» Brief:
Output every record exactly and leave each picture out.
··· Data excerpts
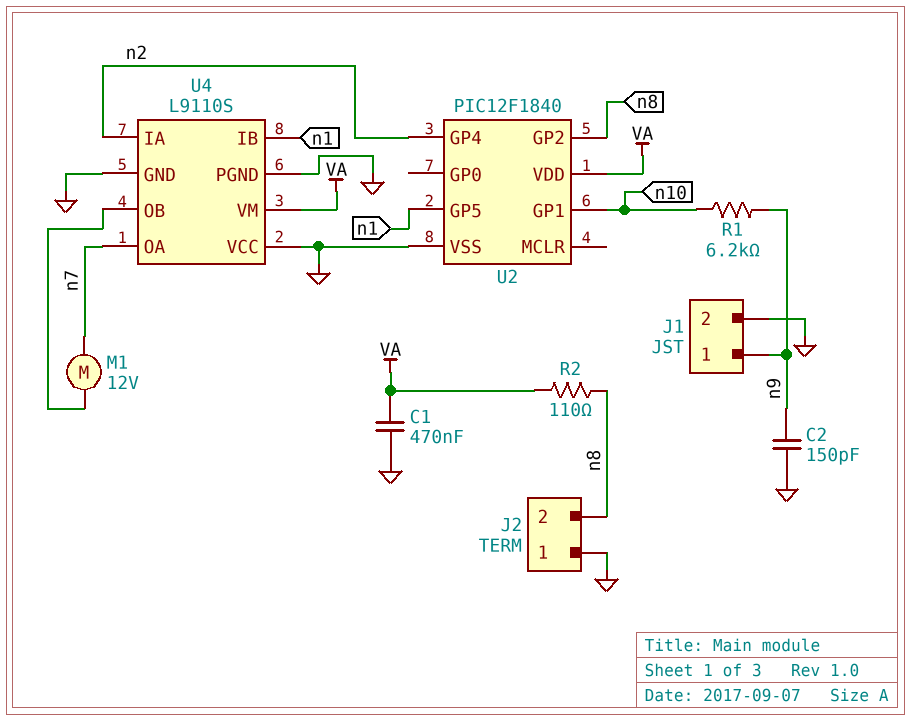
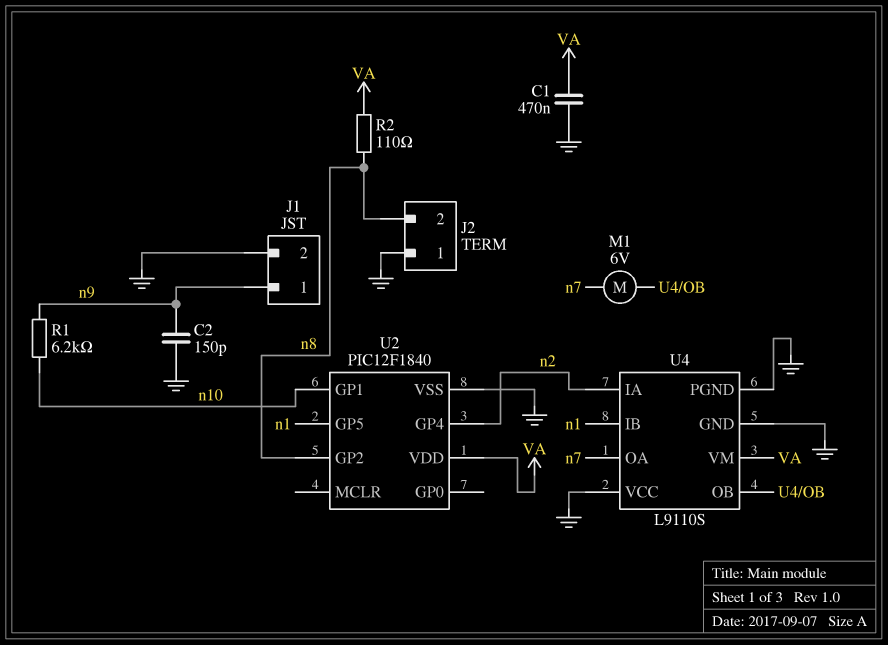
M1: motor 12V (U4/OB, n7) -> motor 6V (U4/OB, n7)

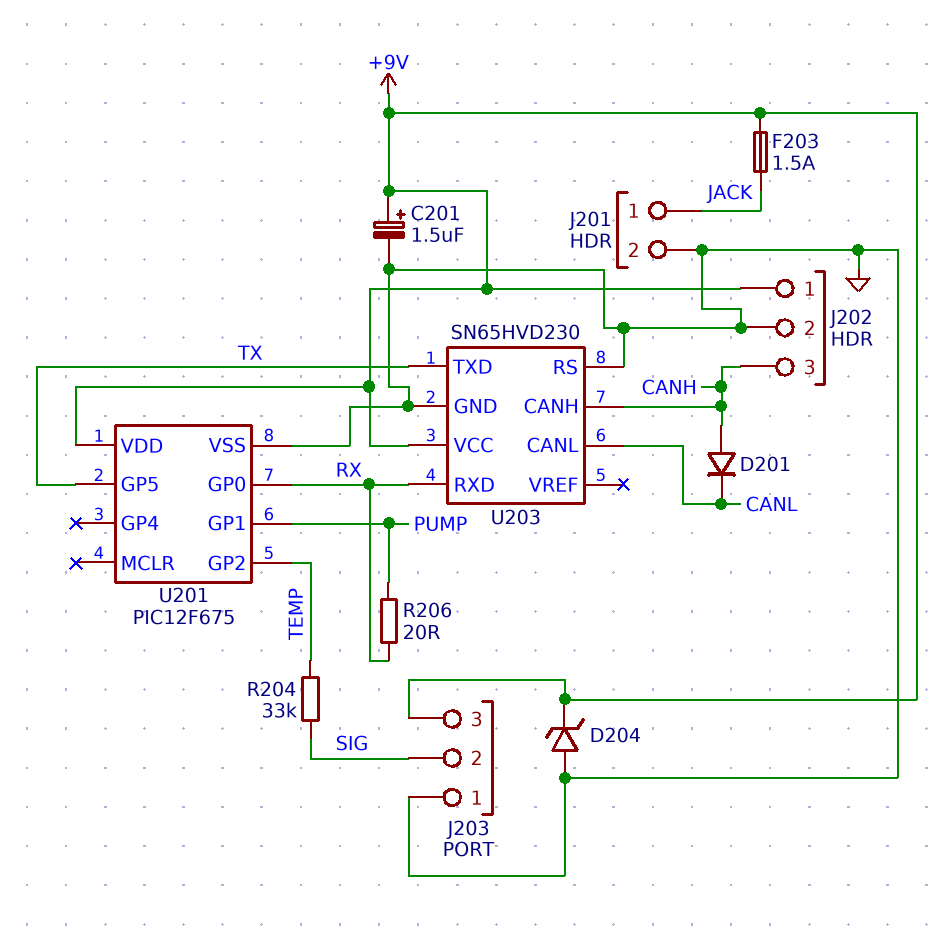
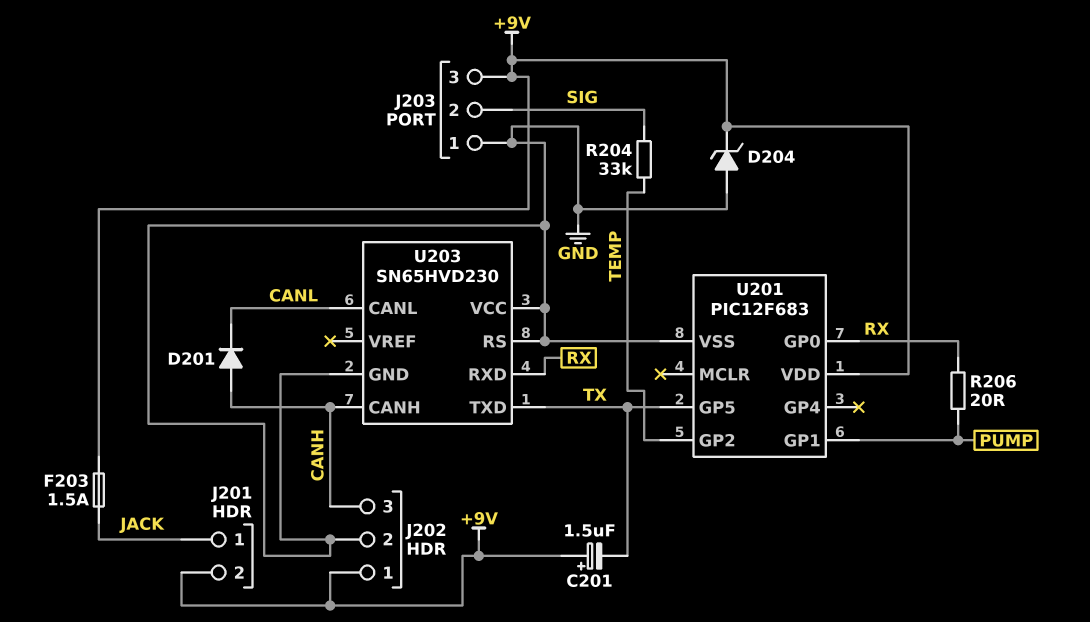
C201: 1.5uF (plus +9V, minus GND) -> 1.5uF (plus +9V, minus TX)
J201 pin 2: GND -> +9V
U201: PIC12F675 -> PIC12F683
U203 pin VCC: +9V -> GND

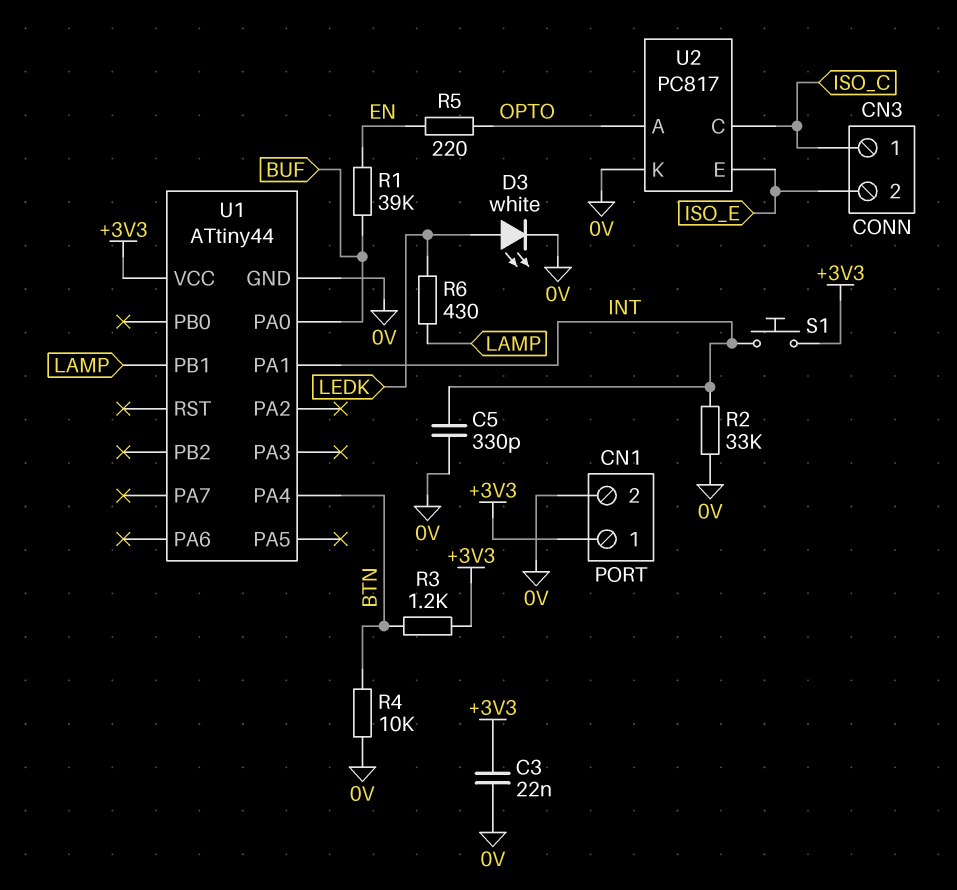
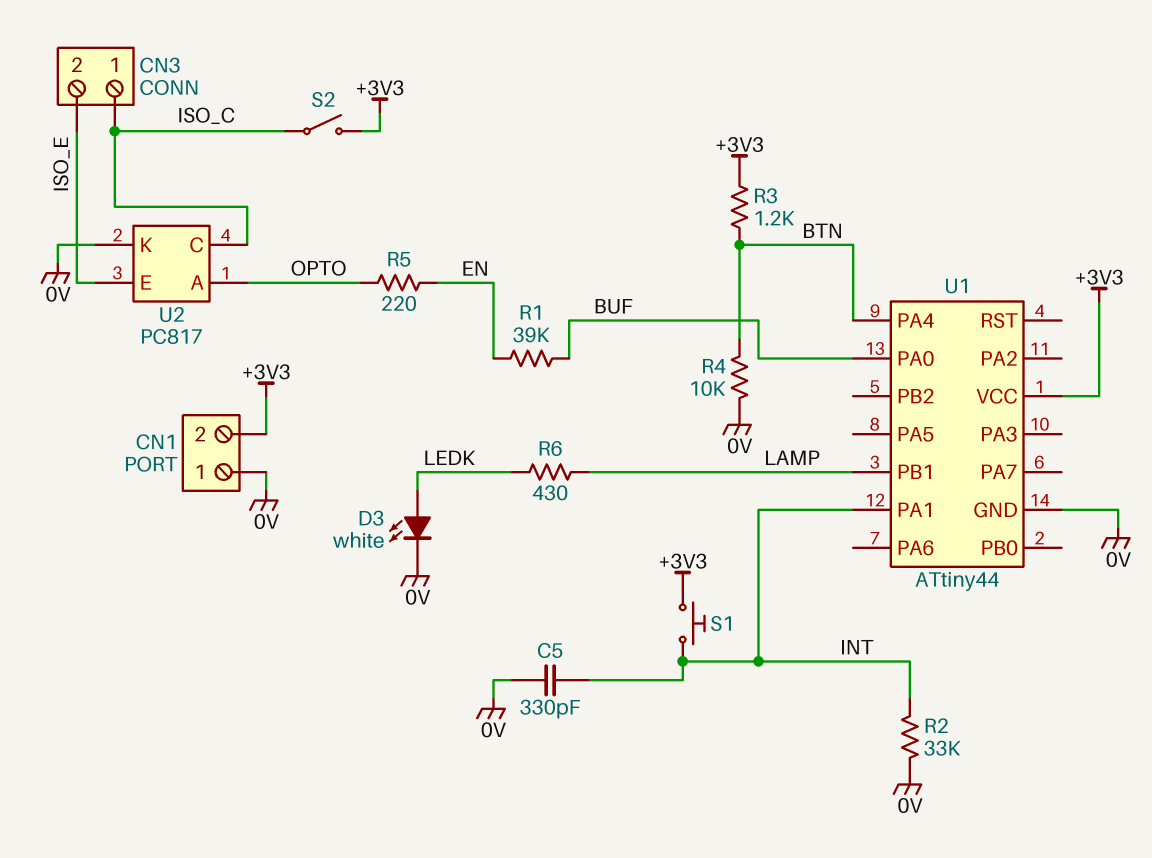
C3: 22nF (+3V3, 0V) -> none
CN1 pin 1: +3V3 -> 0V
CN1 pin 2: 0V -> +3V3
S2: none -> switch (+3V3, ISO_C)

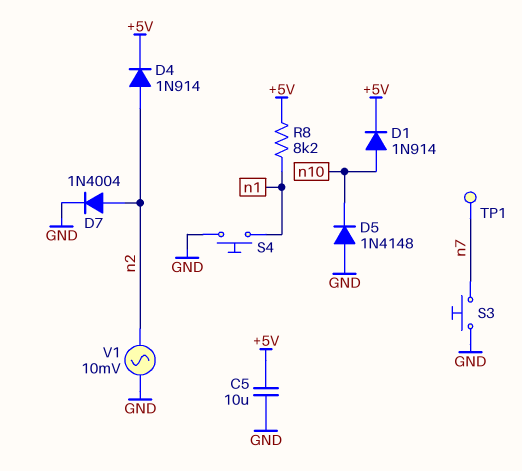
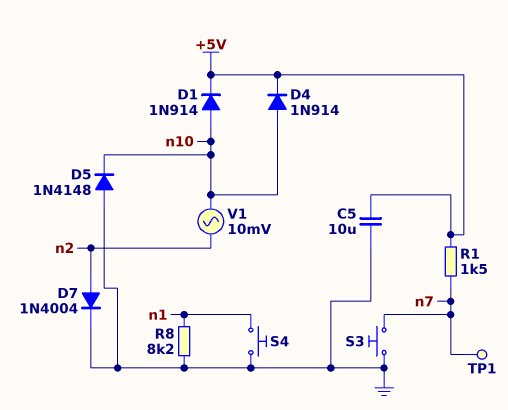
D4: diode 1N914 (A n2, K +5V) -> diode 1N914 (A n10, K +5V)
R1: none -> 1.5k (+5V, n7)
R8: 8.2k (+5V, n1) -> 8.2k (GND, n1)
V1: AC 10mV (GND, n2) -> AC 10mV (n2, n10)

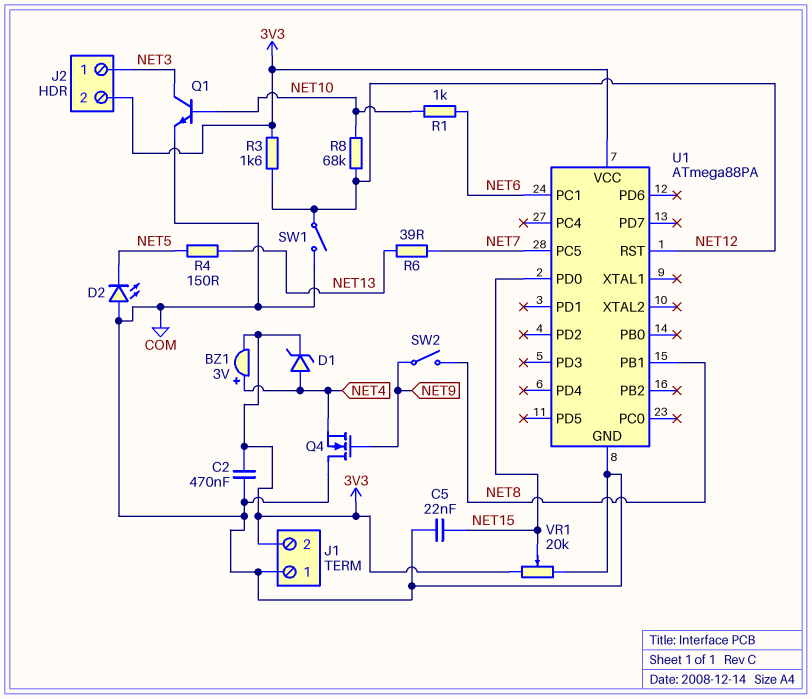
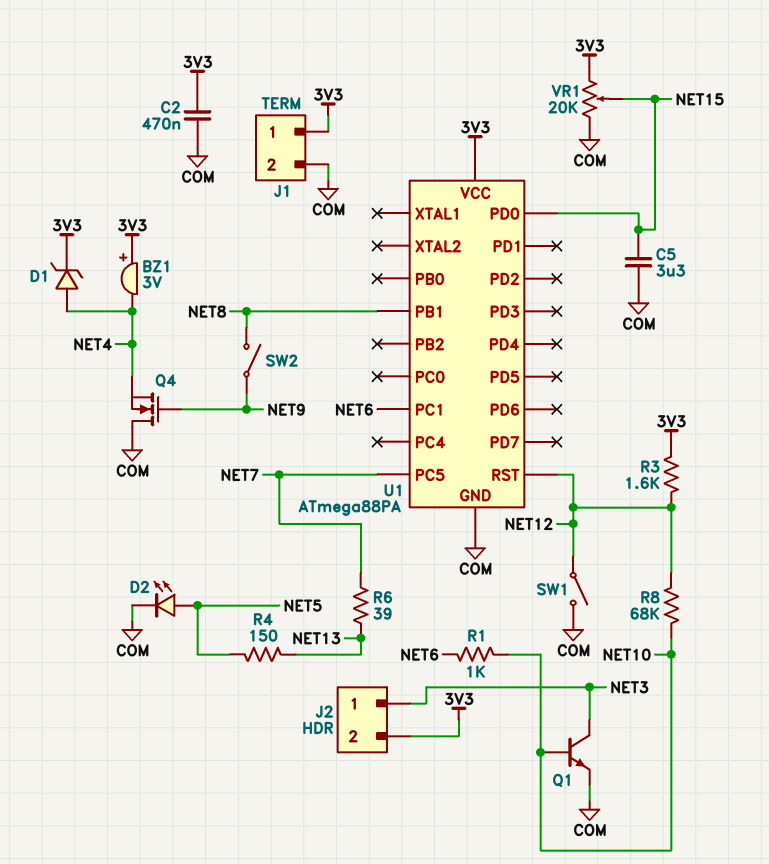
BZ1: buzzer 3V (plus NET4, minus 3V3) -> buzzer 3V (plus 3V3, minus NET4)
C5: 22nF (COM, NET15) -> 3.3uF (COM, NET15)
D2: LED (A COM, K NET5) -> LED (A NET5, K COM)
J1 pin 1: COM -> 3V3
J1 pin 2: 3V3 -> COM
······
» Response box:
M1: motor 12V (U4/OB, n7) -> motor 6V (U4/OB, n7)

C201: 1.5uF (plus +9V, minus GND) -> 1.5uF (plus +9V, minus TX)
J201 pin 2: GND -> +9V
U201: PIC12F675 -> PIC12F683
U203 pin VCC: +9V -> GND

C3: 22nF (+3V3, 0V) -> none
CN1 pin 1: +3V3 -> 0V
CN1 pin 2: 0V -> +3V3
S2: none -> switch (+3V3, ISO_C)

D4: diode 1N914 (A n2, K +5V) -> diode 1N914 (A n10, K +5V)
R1: none -> 1.5k (+5V, n7)
R8: 8.2k (+5V, n1) -> 8.2k (GND, n1)
V1: AC 10mV (GND, n2) -> AC 10mV (n2, n10)

BZ1: buzzer 3V (plus NET4, minus 3V3) -> buzzer 3V (plus 3V3, minus NET4)
C5: 22nF (COM, NET15) -> 3.3uF (COM, NET15)
D2: LED (A COM, K NET5) -> LED (A NET5, K COM)
J1 pin 1: COM -> 3V3
J1 pin 2: 3V3 -> COM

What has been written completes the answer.